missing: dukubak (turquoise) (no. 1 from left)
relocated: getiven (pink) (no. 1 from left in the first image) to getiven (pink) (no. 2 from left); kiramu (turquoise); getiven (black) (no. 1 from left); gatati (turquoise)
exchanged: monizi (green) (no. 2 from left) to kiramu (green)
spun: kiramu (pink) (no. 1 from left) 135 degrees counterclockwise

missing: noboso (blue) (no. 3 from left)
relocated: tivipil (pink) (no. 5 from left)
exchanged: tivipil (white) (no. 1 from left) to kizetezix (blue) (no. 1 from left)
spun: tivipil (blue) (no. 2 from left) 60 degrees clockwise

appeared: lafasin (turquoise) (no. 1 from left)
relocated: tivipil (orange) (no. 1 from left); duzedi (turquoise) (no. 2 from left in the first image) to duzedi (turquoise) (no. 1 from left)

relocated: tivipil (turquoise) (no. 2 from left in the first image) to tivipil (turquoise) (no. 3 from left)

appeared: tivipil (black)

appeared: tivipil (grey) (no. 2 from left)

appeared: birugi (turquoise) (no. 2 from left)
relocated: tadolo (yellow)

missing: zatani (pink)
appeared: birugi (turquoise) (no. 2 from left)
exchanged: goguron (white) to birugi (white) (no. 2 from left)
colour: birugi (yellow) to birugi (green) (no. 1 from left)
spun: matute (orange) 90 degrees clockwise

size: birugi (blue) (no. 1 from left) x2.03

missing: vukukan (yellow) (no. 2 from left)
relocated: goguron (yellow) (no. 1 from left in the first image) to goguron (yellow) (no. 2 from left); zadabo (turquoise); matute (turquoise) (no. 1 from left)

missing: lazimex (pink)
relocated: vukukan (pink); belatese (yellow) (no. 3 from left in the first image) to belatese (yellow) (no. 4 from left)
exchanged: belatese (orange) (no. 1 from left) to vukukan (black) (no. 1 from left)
———
**WHAT THE EXERCISE ASKS:** Which lines belong in the answer? Exactly those from the first line of the entries through the line holding "exchanged: monizi (green)", inclusive, copied unchanged.

**SOLUTION:**
missing: dukubak (turquoise) (no. 1 from left)
relocated: getiven (pink) (no. 1 from left in the first image) to getiven (pink) (no. 2 from left); kiramu (turquoise); getiven (black) (no. 1 from left); gatati (turquoise)
exchanged: monizi (green) (no. 2 from left) to kiramu (green)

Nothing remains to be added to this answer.